───── Information provided ─────

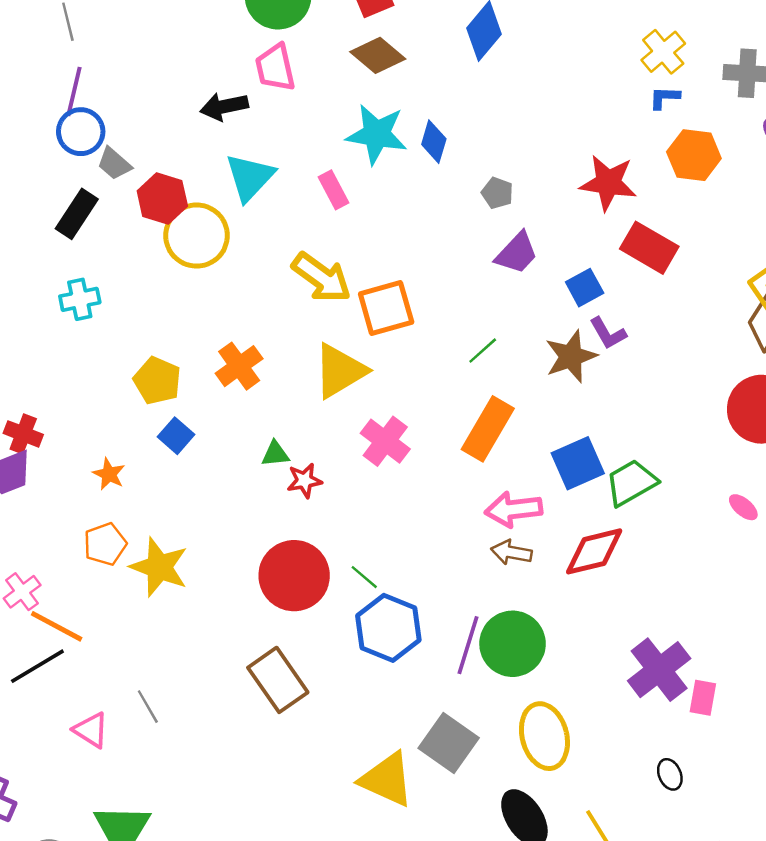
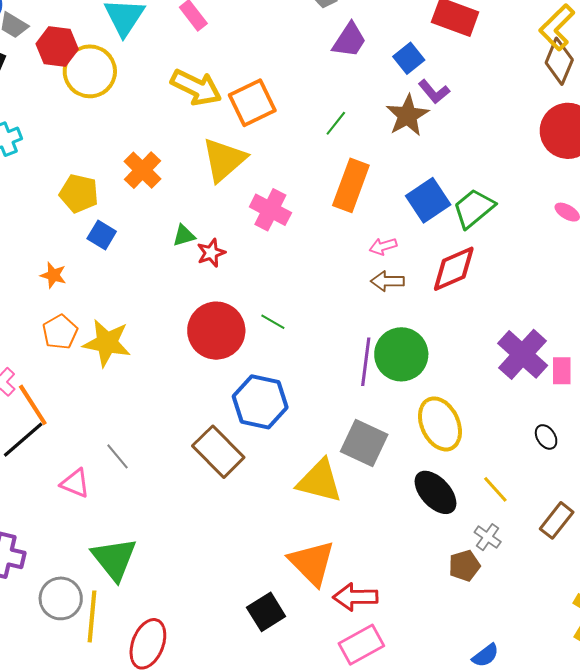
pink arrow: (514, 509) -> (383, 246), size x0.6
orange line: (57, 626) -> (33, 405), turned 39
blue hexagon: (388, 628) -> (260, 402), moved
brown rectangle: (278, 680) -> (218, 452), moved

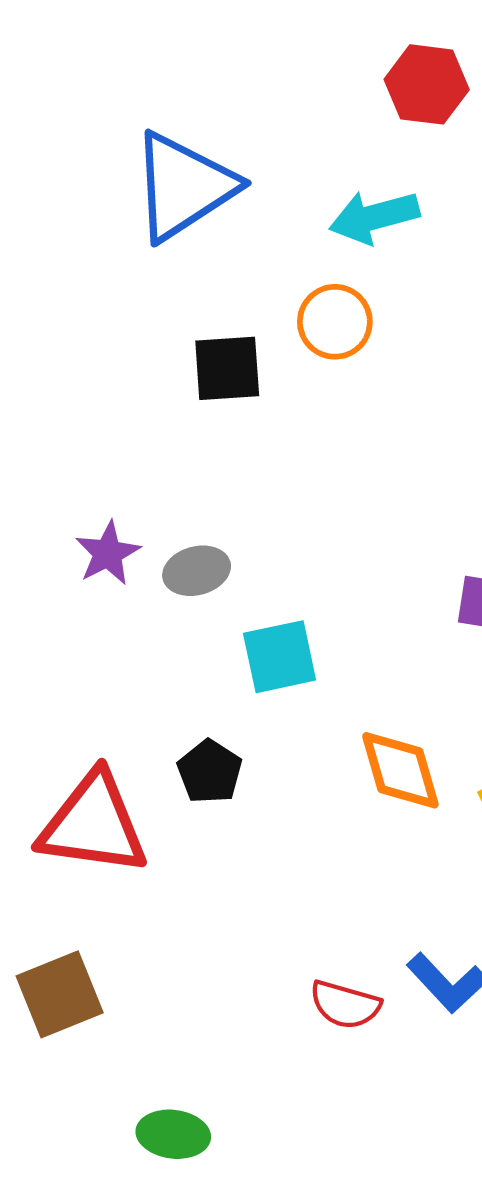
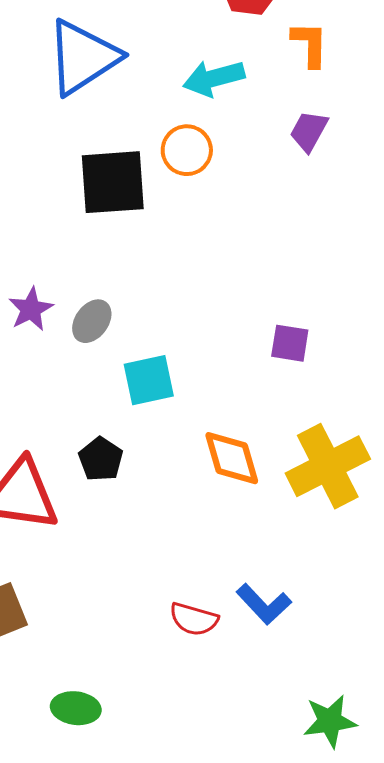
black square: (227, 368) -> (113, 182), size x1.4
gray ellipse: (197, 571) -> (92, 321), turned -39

─────

Task requirements: For each entry, repeat its text exactly and leave out any picture it holds.

Exercise answer:
pink arrow: (514, 509) -> (383, 246), size x0.6
orange line: (57, 626) -> (33, 405), turned 39
blue hexagon: (388, 628) -> (260, 402), moved
brown rectangle: (278, 680) -> (218, 452), moved

black square: (227, 368) -> (113, 182), size x1.4
gray ellipse: (197, 571) -> (92, 321), turned -39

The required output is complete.